* [ACTION ITEM]
An unchanged copy of all the lines below is expected, and it should contain no pictures.

* [GIVEN DATA]
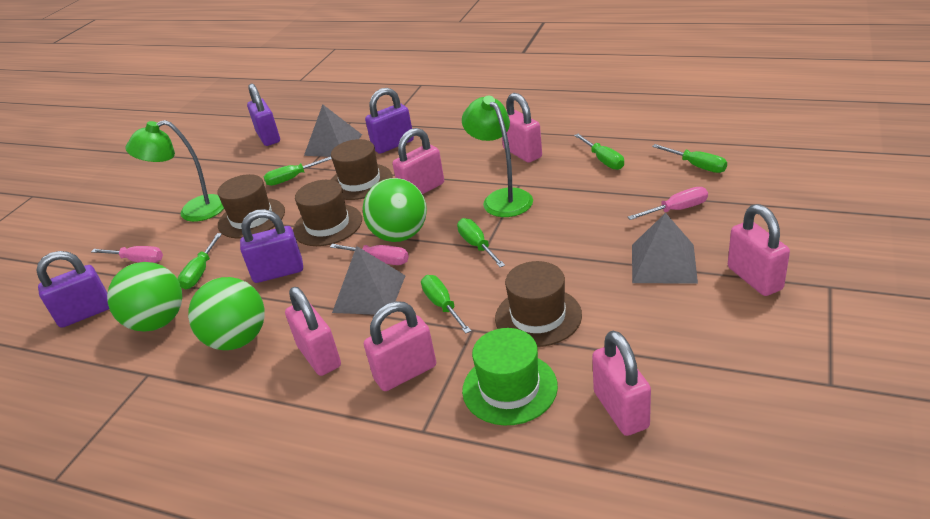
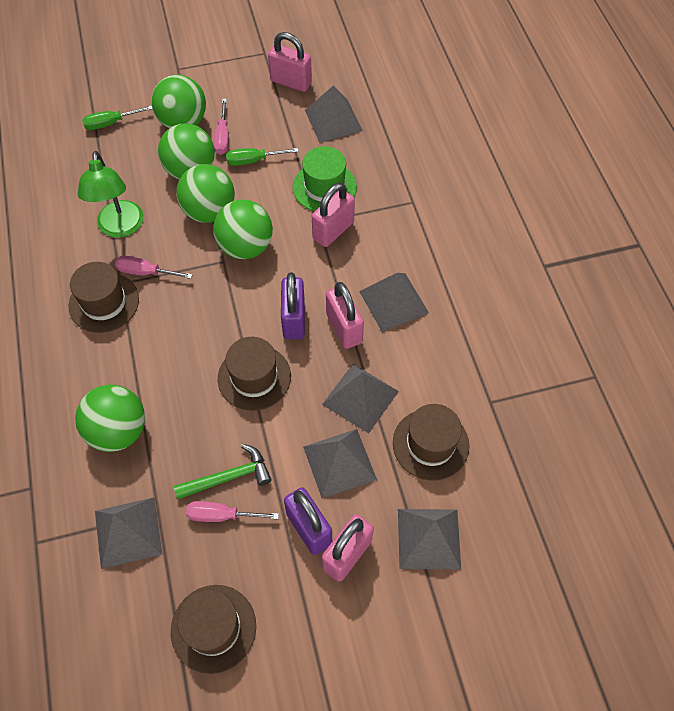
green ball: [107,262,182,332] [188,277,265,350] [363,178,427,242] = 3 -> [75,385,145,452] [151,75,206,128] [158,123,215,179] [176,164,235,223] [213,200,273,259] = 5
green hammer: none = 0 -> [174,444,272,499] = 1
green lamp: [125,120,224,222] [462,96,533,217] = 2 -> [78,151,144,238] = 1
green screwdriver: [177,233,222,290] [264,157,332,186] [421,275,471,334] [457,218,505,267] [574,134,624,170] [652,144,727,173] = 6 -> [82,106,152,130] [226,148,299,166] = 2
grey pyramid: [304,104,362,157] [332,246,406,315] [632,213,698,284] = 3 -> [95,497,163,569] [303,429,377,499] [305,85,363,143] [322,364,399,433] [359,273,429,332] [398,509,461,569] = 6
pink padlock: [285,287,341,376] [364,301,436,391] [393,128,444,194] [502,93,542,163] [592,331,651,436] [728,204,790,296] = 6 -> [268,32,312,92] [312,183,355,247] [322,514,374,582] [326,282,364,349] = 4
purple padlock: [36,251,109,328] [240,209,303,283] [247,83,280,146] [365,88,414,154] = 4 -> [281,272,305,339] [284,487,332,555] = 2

* [SOLUTION]
green ball: [107,262,182,332] [188,277,265,350] [363,178,427,242] = 3 -> [75,385,145,452] [151,75,206,128] [158,123,215,179] [176,164,235,223] [213,200,273,259] = 5
green hammer: none = 0 -> [174,444,272,499] = 1
green lamp: [125,120,224,222] [462,96,533,217] = 2 -> [78,151,144,238] = 1
green screwdriver: [177,233,222,290] [264,157,332,186] [421,275,471,334] [457,218,505,267] [574,134,624,170] [652,144,727,173] = 6 -> [82,106,152,130] [226,148,299,166] = 2
grey pyramid: [304,104,362,157] [332,246,406,315] [632,213,698,284] = 3 -> [95,497,163,569] [303,429,377,499] [305,85,363,143] [322,364,399,433] [359,273,429,332] [398,509,461,569] = 6
pink padlock: [285,287,341,376] [364,301,436,391] [393,128,444,194] [502,93,542,163] [592,331,651,436] [728,204,790,296] = 6 -> [268,32,312,92] [312,183,355,247] [322,514,374,582] [326,282,364,349] = 4
purple padlock: [36,251,109,328] [240,209,303,283] [247,83,280,146] [365,88,414,154] = 4 -> [281,272,305,339] [284,487,332,555] = 2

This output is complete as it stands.